Write the entries out again in full and unchanged, dropping every image.

Supplied entries |

== Segment start ==

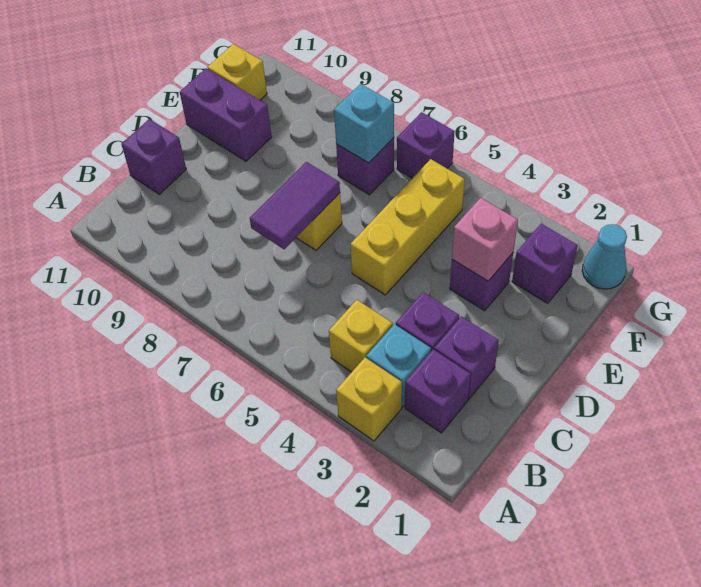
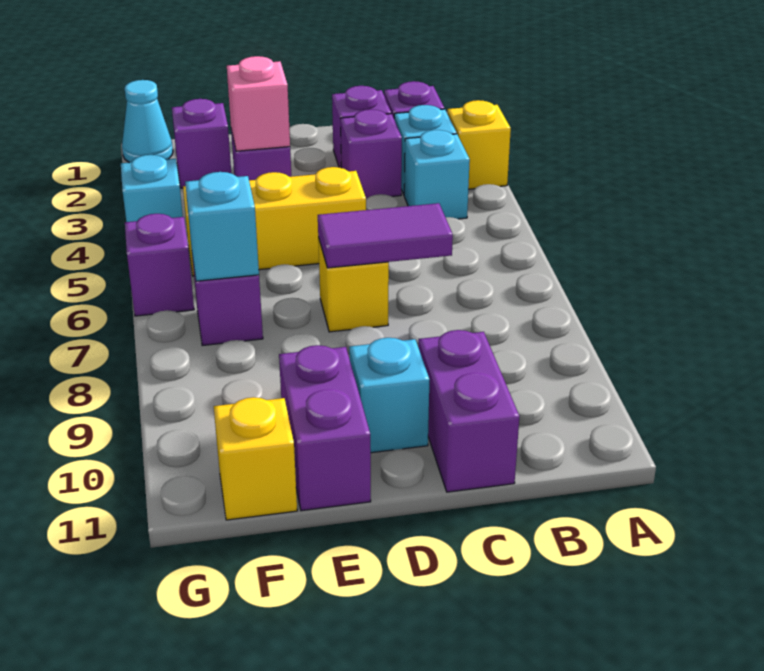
yellow 1x1 brick [329,300,393,372] -> cyan 1x1 brick [404,130,470,219]
purple 1x1 brick [121,119,186,194] -> purple 1x2 brick [419,330,519,492]
none -> cyan 1x1 brick [349,338,430,453]
none -> cyan 1x1 brick [121,155,183,222]

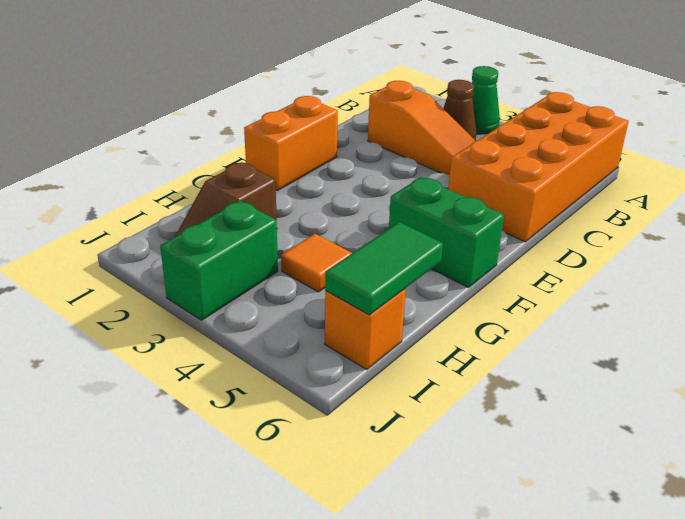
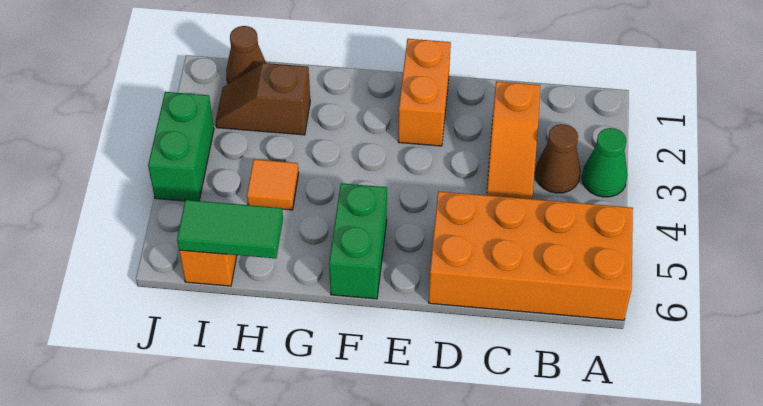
orange 1x2 brick [244,96,338,191] -> orange 1x2 brick turned to [398,39,451,146]
none -> brown 1x1 cone [226,26,266,84]
green 1x2 brick [160,201,278,320] -> green 1x2 brick turned to [148,92,214,201]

== Segment end ==

Result for this exercise |
yellow 1x1 brick [329,300,393,372] -> cyan 1x1 brick [404,130,470,219]
purple 1x1 brick [121,119,186,194] -> purple 1x2 brick [419,330,519,492]
none -> cyan 1x1 brick [349,338,430,453]
none -> cyan 1x1 brick [121,155,183,222]

orange 1x2 brick [244,96,338,191] -> orange 1x2 brick turned to [398,39,451,146]
none -> brown 1x1 cone [226,26,266,84]
green 1x2 brick [160,201,278,320] -> green 1x2 brick turned to [148,92,214,201]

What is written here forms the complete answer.